The response must contain each line of the material that holds "none".

* **Material provided**
━━━━━━

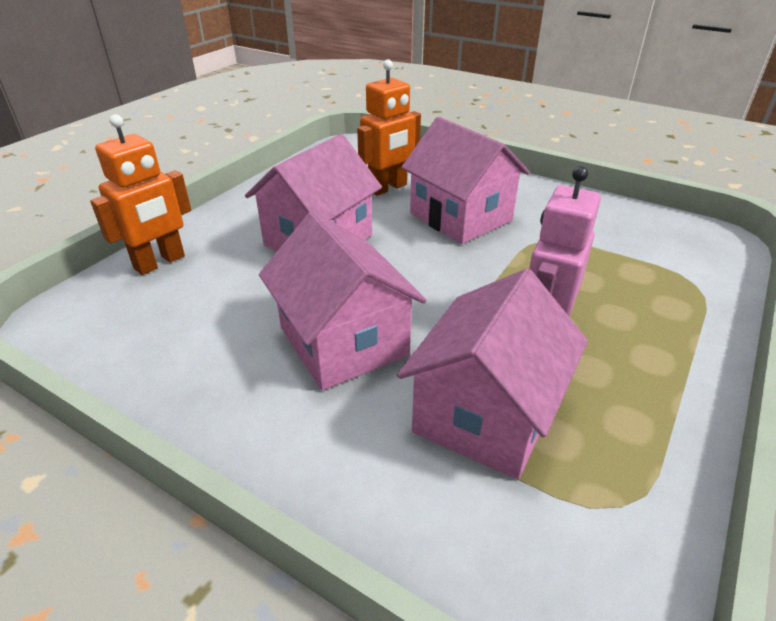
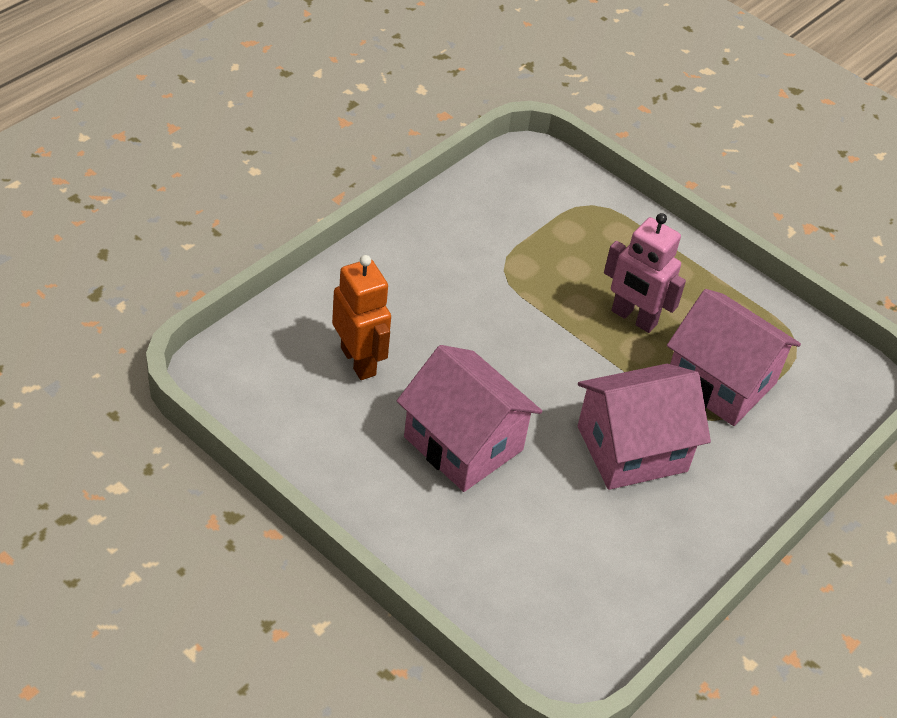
camera: 85 degrees left, 10 degrees up
(160, 263) = (477, 587): orange robot -> none
(460, 217) = (444, 317): pink house -> none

━━━━━━

* **Answer to the exercise**
(160, 263) = (477, 587): orange robot -> none
(460, 217) = (444, 317): pink house -> none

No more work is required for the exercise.